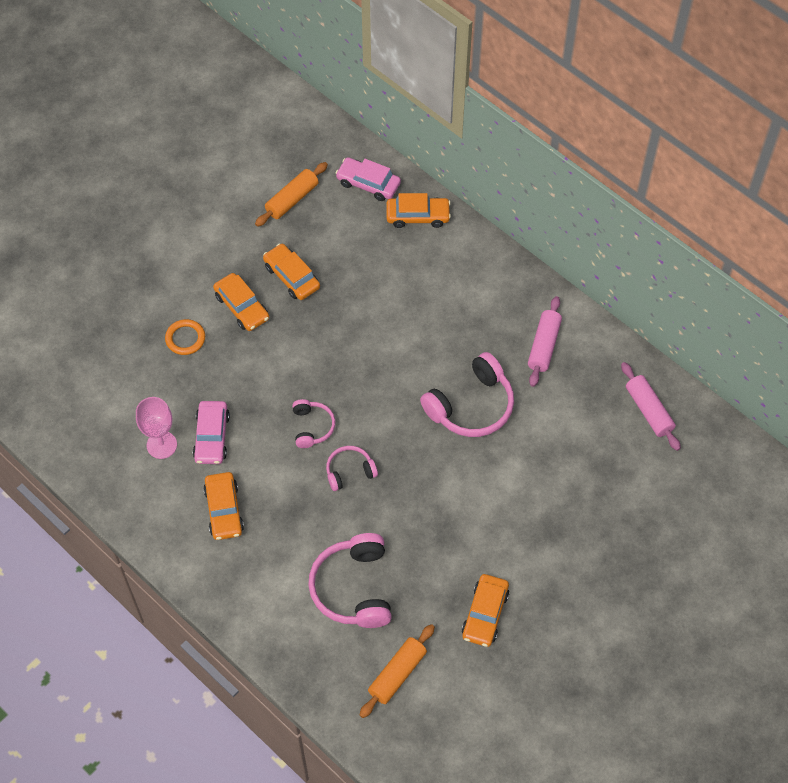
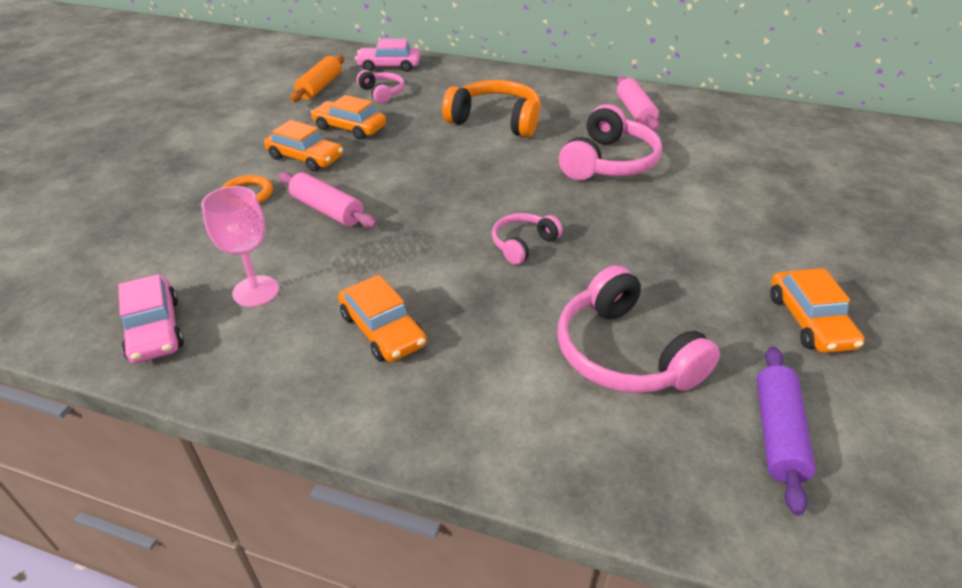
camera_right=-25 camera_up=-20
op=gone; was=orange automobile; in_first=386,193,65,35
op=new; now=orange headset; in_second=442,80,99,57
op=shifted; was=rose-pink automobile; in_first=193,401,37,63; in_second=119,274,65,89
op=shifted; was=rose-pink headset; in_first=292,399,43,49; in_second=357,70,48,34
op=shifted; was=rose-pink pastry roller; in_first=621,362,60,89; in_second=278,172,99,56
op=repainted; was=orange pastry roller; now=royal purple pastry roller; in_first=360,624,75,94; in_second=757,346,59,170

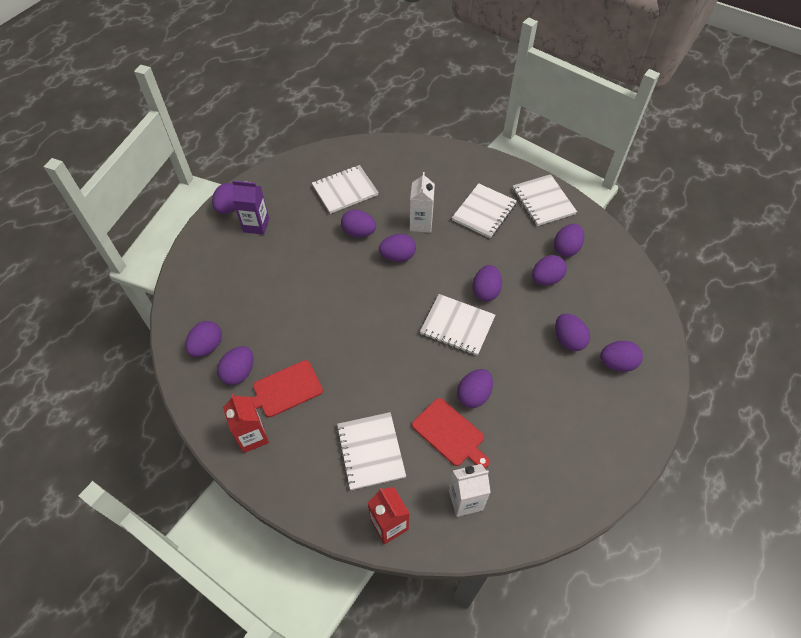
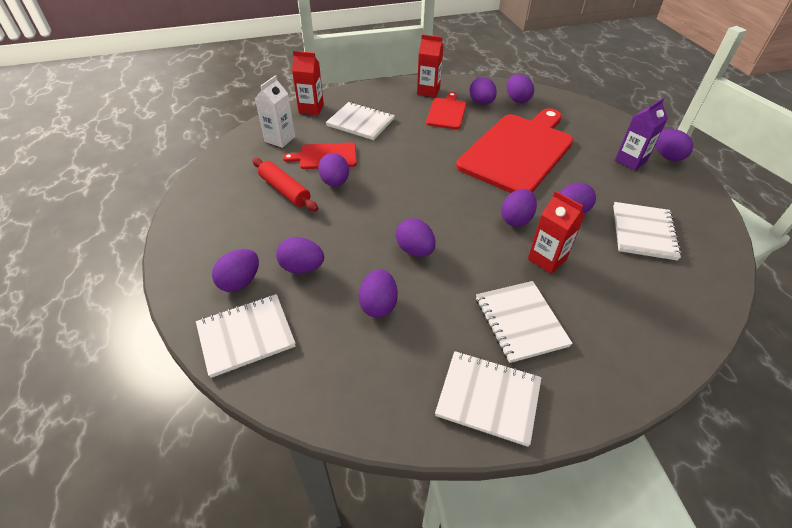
camera_right=130 camera_up=-10
op=gone; was=royal purple egg shape; in_first=554,224,30,33
op=new; now=red pastry roller; in_second=252,158,66,53
op=new; now=red chopping board; in_second=456,108,118,85
op=shifted; was=white notebook; in_first=420,294,75,62; in_second=196,294,100,84
op=repainted; was=white milk carton; now=red milk carton; in_first=410,172,25,61; in_second=528,191,57,83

▸ **WHAT TO PRODUCE**
Pictures do not belong in the copy. Please reproduce the entries above exactly otherwise.

▸ **OUTPUT OF THE EXERCISE**
camera_right=-25 camera_up=-20
op=gone; was=orange automobile; in_first=386,193,65,35
op=new; now=orange headset; in_second=442,80,99,57
op=shifted; was=rose-pink automobile; in_first=193,401,37,63; in_second=119,274,65,89
op=shifted; was=rose-pink headset; in_first=292,399,43,49; in_second=357,70,48,34
op=shifted; was=rose-pink pastry roller; in_first=621,362,60,89; in_second=278,172,99,56
op=repainted; was=orange pastry roller; now=royal purple pastry roller; in_first=360,624,75,94; in_second=757,346,59,170

camera_right=130 camera_up=-10
op=gone; was=royal purple egg shape; in_first=554,224,30,33
op=new; now=red pastry roller; in_second=252,158,66,53
op=new; now=red chopping board; in_second=456,108,118,85
op=shifted; was=white notebook; in_first=420,294,75,62; in_second=196,294,100,84
op=repainted; was=white milk carton; now=red milk carton; in_first=410,172,25,61; in_second=528,191,57,83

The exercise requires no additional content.